→ **EXERCISE DATA**
____________________
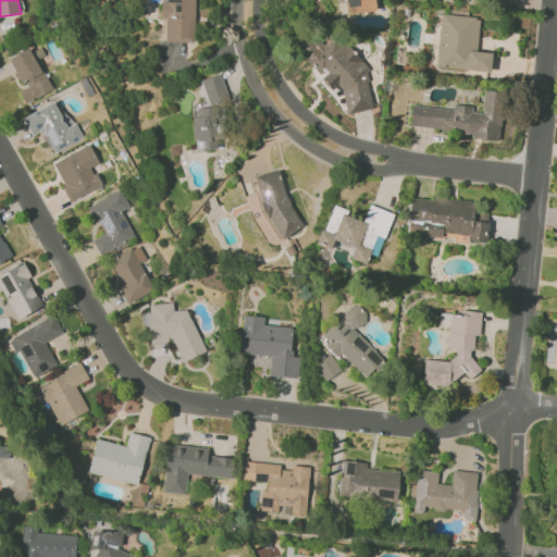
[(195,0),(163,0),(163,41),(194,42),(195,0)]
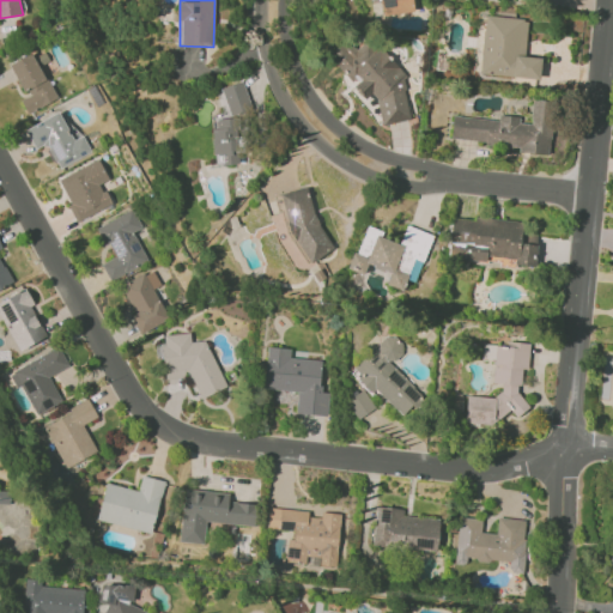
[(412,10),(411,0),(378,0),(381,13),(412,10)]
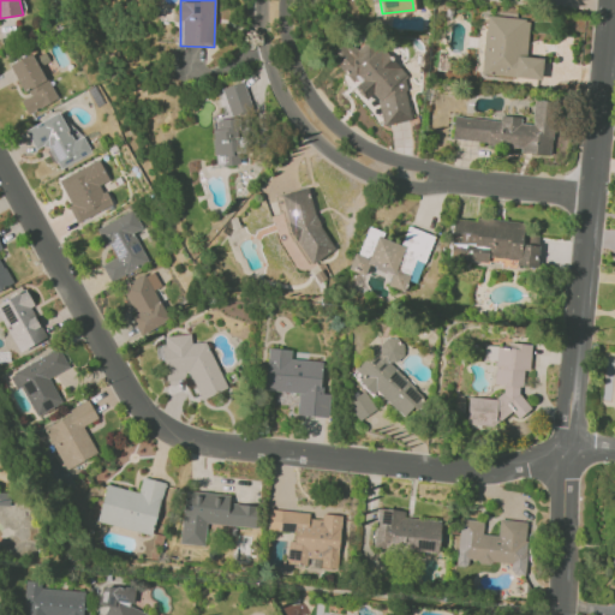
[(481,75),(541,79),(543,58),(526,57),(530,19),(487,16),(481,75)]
____________________
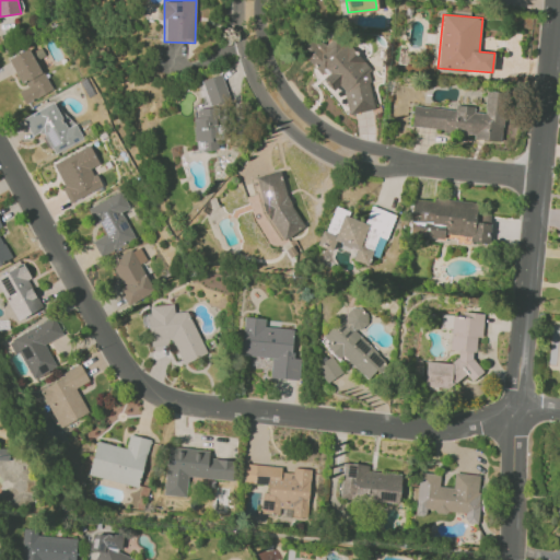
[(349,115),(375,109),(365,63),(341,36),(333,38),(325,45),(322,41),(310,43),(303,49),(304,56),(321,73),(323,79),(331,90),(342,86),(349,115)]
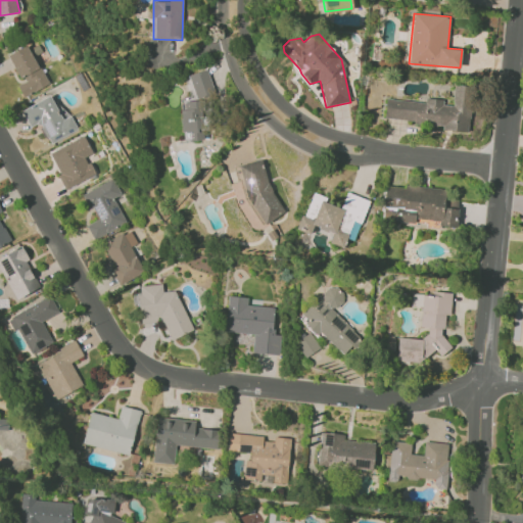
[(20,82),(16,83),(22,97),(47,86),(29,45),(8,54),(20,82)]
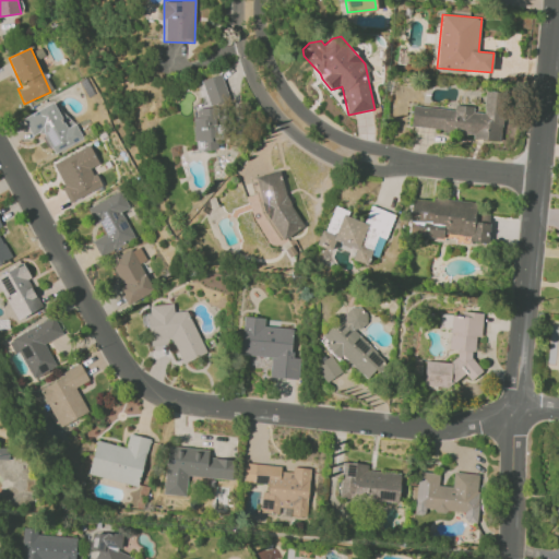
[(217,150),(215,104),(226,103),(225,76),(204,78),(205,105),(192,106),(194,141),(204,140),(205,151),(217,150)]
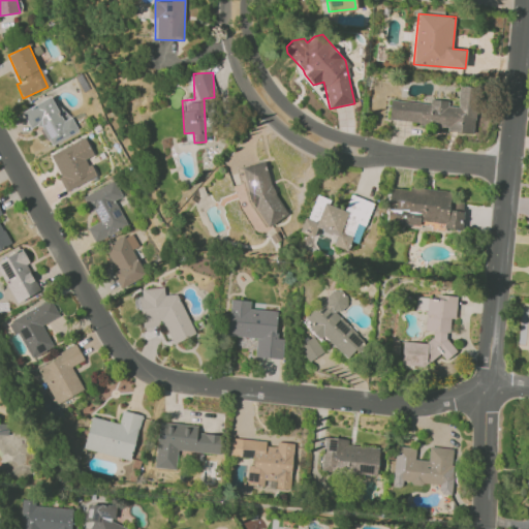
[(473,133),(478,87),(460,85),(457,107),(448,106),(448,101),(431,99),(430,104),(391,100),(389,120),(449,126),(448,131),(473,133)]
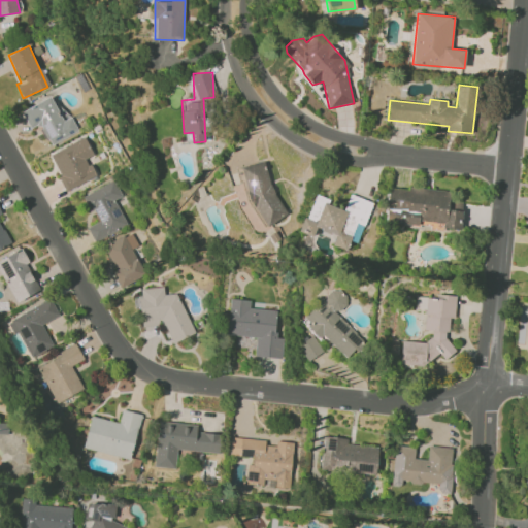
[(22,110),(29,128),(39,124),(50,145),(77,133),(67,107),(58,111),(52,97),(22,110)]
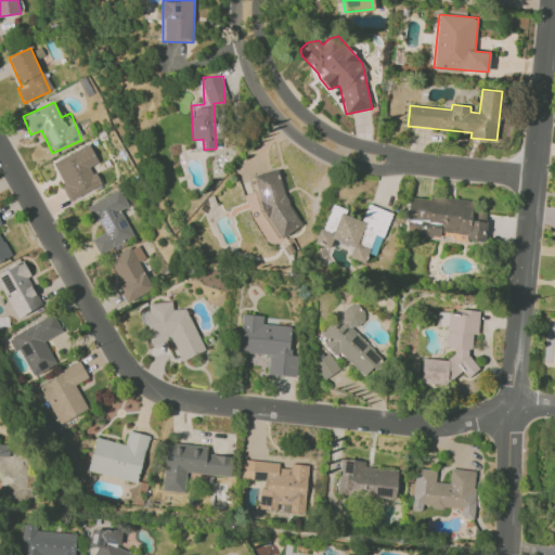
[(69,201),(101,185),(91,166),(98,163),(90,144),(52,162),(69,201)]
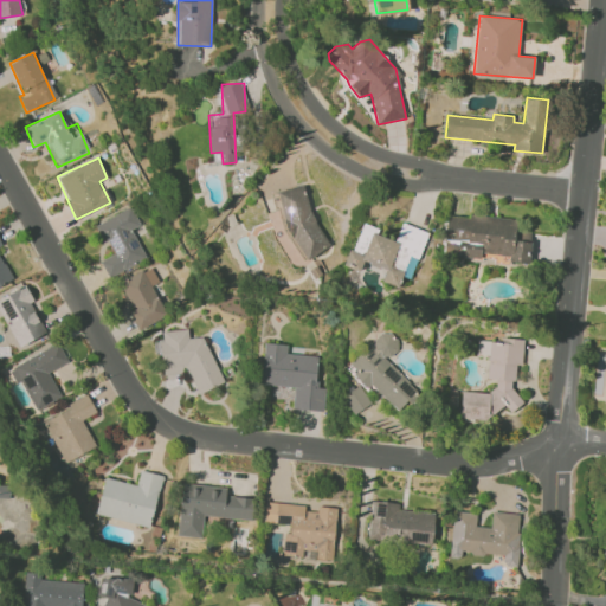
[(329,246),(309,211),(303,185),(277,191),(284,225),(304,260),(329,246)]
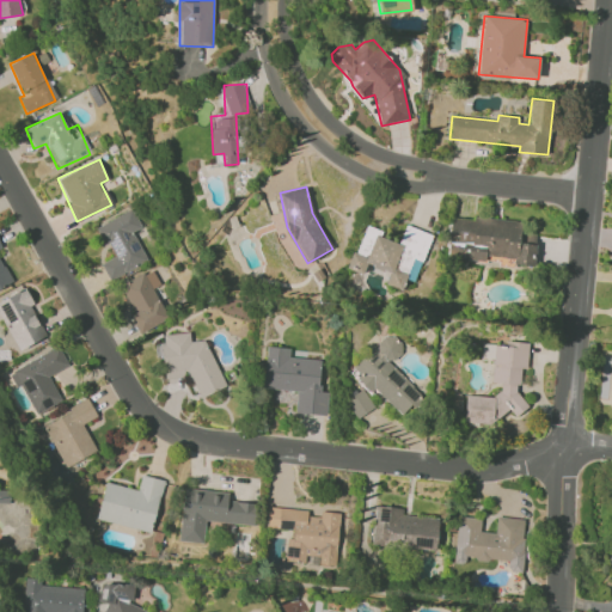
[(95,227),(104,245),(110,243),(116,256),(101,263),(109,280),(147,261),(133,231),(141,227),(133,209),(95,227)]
____________________
→ **YOUR INSTRUCTIONS**
In the listing above, find the line with "[(195,0),(163,0),(163,41),(194,42),(195,0)]" and the line with "[(481,75),(541,79),(543,58),(526,57),(530,19),(487,16),(481,75)]". Transcribe those two and everything between, exactly, leaving out pictures.

→ **THE ANSWER**
[(195,0),(163,0),(163,41),(194,42),(195,0)]
[(412,10),(411,0),(378,0),(381,13),(412,10)]
[(481,75),(541,79),(543,58),(526,57),(530,19),(487,16),(481,75)]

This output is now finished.